- _Task prompt_
In the listing below, locate the line containing "(411, 148) = (539, 245): none -> blue robot" and the line containing "(472, 398) = (149, 301): none -> white dice". Output both of them and every line between, exactly as written, and nothing more.

- _Data to examine_
═══
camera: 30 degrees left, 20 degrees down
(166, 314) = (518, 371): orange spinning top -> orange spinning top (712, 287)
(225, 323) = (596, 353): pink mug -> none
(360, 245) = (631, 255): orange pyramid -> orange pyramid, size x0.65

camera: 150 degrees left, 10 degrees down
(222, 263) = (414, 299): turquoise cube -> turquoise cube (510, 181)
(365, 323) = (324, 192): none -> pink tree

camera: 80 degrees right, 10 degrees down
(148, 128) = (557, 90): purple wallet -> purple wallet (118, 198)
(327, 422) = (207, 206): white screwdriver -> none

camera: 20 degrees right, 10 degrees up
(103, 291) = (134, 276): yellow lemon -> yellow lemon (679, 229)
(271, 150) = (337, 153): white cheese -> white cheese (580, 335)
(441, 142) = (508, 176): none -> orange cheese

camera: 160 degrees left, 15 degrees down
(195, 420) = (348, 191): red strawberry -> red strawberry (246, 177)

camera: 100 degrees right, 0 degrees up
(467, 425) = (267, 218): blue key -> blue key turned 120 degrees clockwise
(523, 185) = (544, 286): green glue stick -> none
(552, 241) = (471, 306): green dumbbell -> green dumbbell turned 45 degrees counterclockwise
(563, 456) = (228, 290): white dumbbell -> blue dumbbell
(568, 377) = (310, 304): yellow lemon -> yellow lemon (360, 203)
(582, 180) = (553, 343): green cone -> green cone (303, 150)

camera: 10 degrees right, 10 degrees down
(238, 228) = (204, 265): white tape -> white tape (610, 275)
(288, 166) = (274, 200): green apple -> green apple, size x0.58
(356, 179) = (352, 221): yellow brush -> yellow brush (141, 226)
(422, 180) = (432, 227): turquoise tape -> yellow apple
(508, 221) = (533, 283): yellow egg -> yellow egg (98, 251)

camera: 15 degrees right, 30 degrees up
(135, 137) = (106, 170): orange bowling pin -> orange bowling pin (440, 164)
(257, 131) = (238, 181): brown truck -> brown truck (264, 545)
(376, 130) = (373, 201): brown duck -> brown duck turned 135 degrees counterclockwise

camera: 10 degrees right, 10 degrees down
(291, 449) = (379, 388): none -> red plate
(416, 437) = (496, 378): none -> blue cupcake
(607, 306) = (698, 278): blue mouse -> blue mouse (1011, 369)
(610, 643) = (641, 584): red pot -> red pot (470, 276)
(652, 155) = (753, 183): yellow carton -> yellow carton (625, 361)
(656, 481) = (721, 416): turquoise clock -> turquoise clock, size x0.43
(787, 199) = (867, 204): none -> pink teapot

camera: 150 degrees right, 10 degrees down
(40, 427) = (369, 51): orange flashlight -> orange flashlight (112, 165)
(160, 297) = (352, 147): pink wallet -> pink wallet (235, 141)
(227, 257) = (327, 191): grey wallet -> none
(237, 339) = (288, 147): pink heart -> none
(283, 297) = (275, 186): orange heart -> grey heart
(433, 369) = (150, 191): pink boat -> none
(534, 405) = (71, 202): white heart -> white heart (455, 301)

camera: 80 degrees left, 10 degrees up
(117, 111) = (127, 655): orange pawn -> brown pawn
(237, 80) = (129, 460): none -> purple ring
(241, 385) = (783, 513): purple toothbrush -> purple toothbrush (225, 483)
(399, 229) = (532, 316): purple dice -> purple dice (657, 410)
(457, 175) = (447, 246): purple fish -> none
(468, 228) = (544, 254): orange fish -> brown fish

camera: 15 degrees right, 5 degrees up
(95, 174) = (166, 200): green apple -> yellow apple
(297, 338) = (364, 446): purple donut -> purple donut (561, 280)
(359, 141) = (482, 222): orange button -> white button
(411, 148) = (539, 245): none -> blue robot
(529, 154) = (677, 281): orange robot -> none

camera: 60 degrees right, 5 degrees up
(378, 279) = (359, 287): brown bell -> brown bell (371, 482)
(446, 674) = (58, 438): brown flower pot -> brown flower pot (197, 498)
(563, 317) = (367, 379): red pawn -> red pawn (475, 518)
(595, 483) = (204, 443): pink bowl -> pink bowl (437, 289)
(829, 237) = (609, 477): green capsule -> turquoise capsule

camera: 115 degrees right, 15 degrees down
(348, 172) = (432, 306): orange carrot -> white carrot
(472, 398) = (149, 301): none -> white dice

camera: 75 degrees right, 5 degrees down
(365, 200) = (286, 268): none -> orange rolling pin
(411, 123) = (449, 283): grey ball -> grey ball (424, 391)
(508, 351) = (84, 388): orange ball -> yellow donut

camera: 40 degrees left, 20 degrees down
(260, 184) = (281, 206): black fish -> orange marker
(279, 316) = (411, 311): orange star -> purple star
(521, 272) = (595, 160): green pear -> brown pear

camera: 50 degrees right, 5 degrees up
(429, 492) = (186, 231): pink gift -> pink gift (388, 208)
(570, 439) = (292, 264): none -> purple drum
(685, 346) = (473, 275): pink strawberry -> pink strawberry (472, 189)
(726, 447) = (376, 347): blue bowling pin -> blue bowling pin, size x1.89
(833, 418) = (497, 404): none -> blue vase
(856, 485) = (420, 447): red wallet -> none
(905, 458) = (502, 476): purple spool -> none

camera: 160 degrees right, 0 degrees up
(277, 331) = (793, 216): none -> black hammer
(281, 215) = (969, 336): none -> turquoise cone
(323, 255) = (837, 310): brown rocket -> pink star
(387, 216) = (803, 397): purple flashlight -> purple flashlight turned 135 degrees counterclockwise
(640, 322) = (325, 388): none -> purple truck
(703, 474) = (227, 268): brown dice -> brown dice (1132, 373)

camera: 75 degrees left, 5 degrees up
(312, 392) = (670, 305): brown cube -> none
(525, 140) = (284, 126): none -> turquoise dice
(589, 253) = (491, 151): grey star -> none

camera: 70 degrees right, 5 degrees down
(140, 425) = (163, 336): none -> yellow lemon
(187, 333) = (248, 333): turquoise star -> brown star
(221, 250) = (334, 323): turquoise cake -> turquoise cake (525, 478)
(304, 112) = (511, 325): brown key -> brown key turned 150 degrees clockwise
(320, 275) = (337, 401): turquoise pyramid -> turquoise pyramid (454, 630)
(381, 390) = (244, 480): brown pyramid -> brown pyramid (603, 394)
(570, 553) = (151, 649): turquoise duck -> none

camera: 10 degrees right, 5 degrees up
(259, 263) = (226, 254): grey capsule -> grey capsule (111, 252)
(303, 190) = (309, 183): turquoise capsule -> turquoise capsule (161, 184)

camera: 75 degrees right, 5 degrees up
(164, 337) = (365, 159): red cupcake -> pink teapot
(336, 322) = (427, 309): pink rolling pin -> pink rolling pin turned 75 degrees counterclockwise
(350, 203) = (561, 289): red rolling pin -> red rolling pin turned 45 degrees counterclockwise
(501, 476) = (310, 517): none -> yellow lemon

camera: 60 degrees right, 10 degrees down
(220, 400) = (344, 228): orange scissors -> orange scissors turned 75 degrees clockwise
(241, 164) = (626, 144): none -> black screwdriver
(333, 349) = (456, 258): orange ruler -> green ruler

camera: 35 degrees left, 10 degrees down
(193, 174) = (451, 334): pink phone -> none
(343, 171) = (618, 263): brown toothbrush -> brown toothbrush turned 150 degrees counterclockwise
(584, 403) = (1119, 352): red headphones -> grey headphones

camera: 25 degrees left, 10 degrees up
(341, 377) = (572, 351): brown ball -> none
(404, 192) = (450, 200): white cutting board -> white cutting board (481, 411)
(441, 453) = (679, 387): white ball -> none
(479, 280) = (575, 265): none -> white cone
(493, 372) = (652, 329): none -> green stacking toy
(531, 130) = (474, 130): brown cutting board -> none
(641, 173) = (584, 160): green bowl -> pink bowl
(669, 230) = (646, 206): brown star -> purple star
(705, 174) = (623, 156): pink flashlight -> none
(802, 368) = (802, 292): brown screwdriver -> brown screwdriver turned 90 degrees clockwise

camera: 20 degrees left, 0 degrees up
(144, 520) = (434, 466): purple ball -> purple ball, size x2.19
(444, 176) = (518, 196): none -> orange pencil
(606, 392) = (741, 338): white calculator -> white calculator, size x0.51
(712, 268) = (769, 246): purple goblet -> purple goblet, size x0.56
═══
- _Task answer_
(411, 148) = (539, 245): none -> blue robot
(529, 154) = (677, 281): orange robot -> none

camera: 60 degrees right, 5 degrees up
(378, 279) = (359, 287): brown bell -> brown bell (371, 482)
(446, 674) = (58, 438): brown flower pot -> brown flower pot (197, 498)
(563, 317) = (367, 379): red pawn -> red pawn (475, 518)
(595, 483) = (204, 443): pink bowl -> pink bowl (437, 289)
(829, 237) = (609, 477): green capsule -> turquoise capsule

camera: 115 degrees right, 15 degrees down
(348, 172) = (432, 306): orange carrot -> white carrot
(472, 398) = (149, 301): none -> white dice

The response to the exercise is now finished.